[THE DATA Boundary: Start]
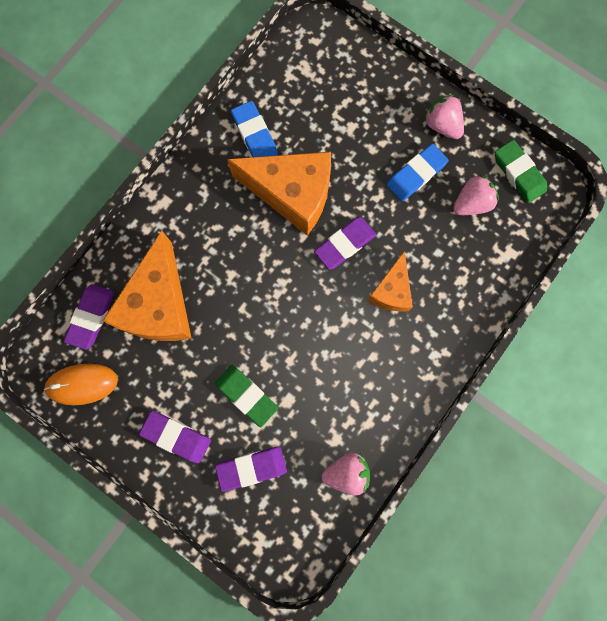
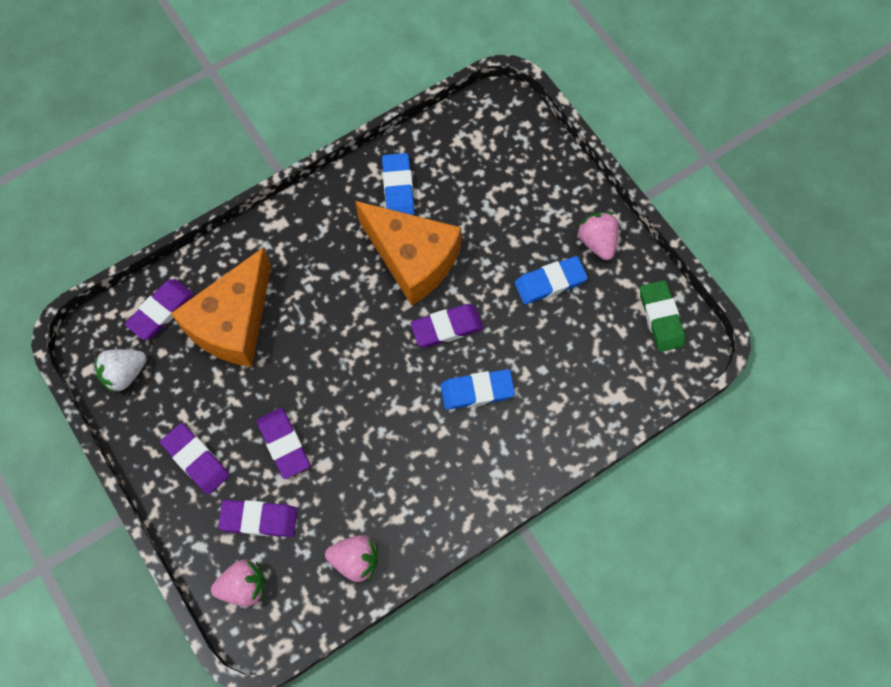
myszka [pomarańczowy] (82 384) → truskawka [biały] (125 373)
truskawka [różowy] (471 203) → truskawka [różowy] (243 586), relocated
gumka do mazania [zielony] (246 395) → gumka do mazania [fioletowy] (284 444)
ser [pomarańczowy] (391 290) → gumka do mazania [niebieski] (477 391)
[THE DATA Boundary: End]
» **EXERCISE REQUIREMENTS**
Would you please repeat all the data word for word, but without the pictures?

» **RESPONSE**
myszka [pomarańczowy] (82 384) → truskawka [biały] (125 373)
truskawka [różowy] (471 203) → truskawka [różowy] (243 586), relocated
gumka do mazania [zielony] (246 395) → gumka do mazania [fioletowy] (284 444)
ser [pomarańczowy] (391 290) → gumka do mazania [niebieski] (477 391)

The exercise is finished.